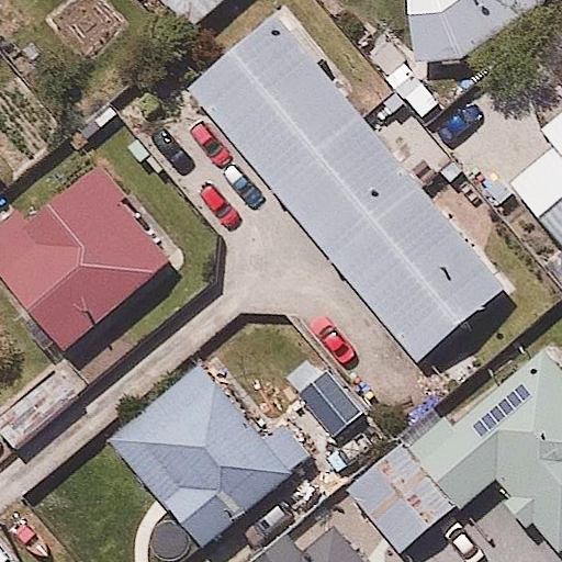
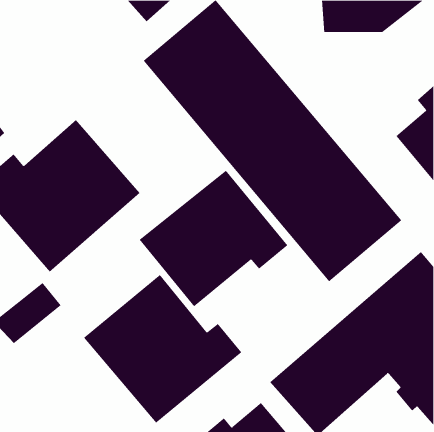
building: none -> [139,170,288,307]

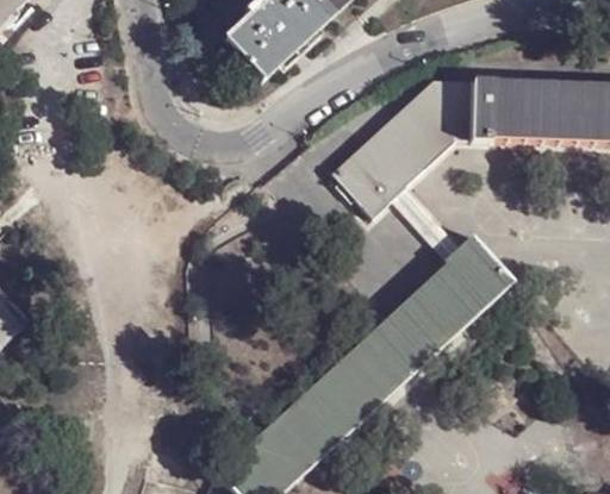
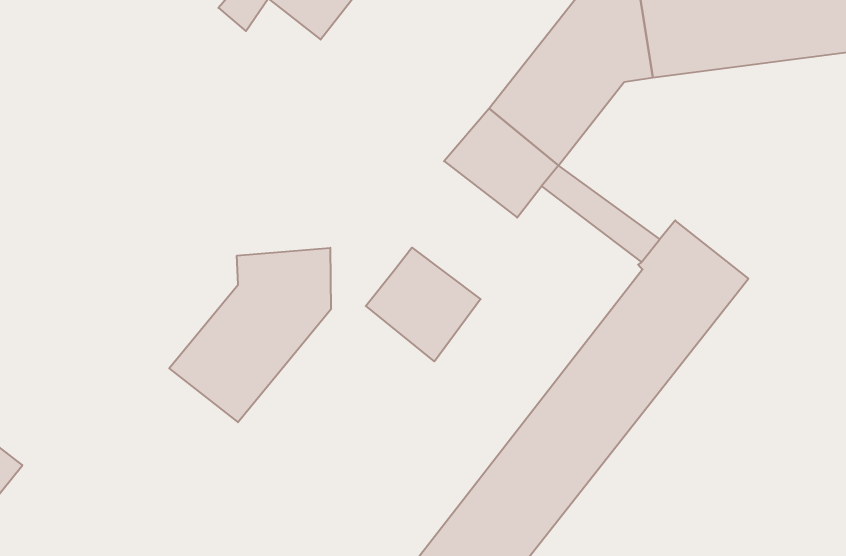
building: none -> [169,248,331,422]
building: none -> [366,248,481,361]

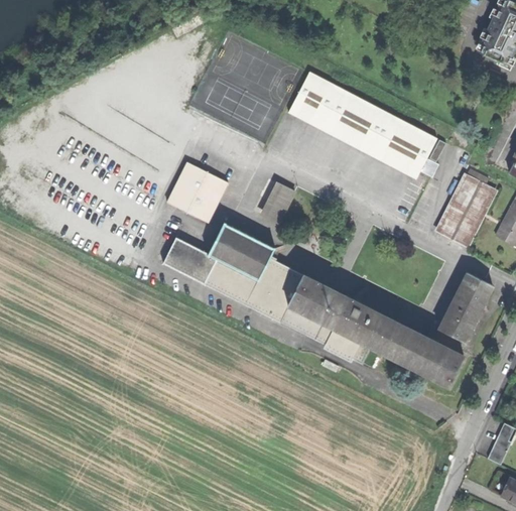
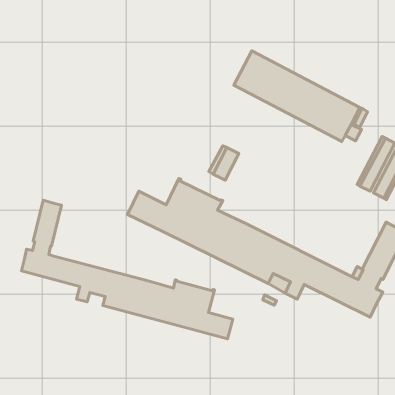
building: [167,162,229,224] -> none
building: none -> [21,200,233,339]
----
- _Problem requirements_
Omit the pictures, and quote the material above exactly as given.

- _Result of this exercise_
building: none -> [139,170,288,307]

building: none -> [169,248,331,422]
building: none -> [366,248,481,361]

building: [167,162,229,224] -> none
building: none -> [21,200,233,339]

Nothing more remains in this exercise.